**TASK BRIEF:**
Would you please return the lines of the entries below starting at the line that has "(491, 419) = (562, 151): purple tree -> none" and ending at the line that has "(167, 391) = (73, 221): green wallet -> none", both included, exactly as they are?

*** Opening of DATA PROVIDED ***

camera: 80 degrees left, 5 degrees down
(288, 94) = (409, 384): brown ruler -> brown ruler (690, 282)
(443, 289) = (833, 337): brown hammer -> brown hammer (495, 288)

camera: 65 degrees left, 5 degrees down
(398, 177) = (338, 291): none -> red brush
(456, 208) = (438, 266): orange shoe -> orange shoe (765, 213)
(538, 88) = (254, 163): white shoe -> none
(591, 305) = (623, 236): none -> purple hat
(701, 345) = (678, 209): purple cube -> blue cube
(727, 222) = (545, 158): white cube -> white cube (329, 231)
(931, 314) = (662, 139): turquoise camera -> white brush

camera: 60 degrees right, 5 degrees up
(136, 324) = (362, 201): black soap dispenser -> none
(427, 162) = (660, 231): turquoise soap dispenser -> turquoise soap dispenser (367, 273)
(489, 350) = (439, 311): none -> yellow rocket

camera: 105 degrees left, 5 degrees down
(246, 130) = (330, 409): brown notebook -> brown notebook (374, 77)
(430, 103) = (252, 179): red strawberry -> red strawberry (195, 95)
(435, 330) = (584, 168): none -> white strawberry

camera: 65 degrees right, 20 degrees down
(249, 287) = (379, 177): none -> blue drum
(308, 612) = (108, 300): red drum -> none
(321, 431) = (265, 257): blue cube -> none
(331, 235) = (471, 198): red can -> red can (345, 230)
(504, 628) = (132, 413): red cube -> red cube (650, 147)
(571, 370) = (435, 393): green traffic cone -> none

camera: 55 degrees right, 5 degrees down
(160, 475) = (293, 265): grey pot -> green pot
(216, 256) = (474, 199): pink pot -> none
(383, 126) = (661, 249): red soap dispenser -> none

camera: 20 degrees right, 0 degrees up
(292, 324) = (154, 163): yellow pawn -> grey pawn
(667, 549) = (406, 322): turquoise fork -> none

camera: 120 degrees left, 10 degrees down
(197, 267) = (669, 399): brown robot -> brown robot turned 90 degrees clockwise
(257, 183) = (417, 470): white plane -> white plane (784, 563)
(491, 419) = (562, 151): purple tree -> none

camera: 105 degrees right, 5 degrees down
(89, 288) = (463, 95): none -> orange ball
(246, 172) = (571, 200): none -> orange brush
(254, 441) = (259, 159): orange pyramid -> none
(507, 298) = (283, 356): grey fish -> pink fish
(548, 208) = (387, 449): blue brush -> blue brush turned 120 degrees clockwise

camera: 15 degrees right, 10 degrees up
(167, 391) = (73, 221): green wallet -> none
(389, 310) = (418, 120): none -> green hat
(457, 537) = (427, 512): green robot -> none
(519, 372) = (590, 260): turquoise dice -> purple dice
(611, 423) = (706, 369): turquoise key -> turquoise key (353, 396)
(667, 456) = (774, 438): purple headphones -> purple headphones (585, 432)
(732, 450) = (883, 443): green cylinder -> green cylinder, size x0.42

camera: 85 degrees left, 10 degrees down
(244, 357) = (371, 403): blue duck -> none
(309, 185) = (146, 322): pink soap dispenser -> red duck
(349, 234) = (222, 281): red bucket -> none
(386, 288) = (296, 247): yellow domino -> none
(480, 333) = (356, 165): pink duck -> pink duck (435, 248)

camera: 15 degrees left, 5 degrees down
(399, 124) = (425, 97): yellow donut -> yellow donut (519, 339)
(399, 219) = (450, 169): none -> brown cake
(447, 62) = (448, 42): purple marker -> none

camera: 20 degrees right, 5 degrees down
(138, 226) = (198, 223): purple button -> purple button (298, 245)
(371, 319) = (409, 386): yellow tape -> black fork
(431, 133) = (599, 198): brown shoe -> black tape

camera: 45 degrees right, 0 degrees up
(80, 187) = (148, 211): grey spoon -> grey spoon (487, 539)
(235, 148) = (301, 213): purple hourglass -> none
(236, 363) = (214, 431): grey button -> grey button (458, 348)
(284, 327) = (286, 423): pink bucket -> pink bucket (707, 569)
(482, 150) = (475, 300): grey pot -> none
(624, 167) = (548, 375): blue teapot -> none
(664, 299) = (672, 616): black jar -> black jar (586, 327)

*** Close of DATA PROVIDED ***

**OUTPUT FOR THIS TASK:**
(491, 419) = (562, 151): purple tree -> none

camera: 105 degrees right, 5 degrees down
(89, 288) = (463, 95): none -> orange ball
(246, 172) = (571, 200): none -> orange brush
(254, 441) = (259, 159): orange pyramid -> none
(507, 298) = (283, 356): grey fish -> pink fish
(548, 208) = (387, 449): blue brush -> blue brush turned 120 degrees clockwise

camera: 15 degrees right, 10 degrees up
(167, 391) = (73, 221): green wallet -> none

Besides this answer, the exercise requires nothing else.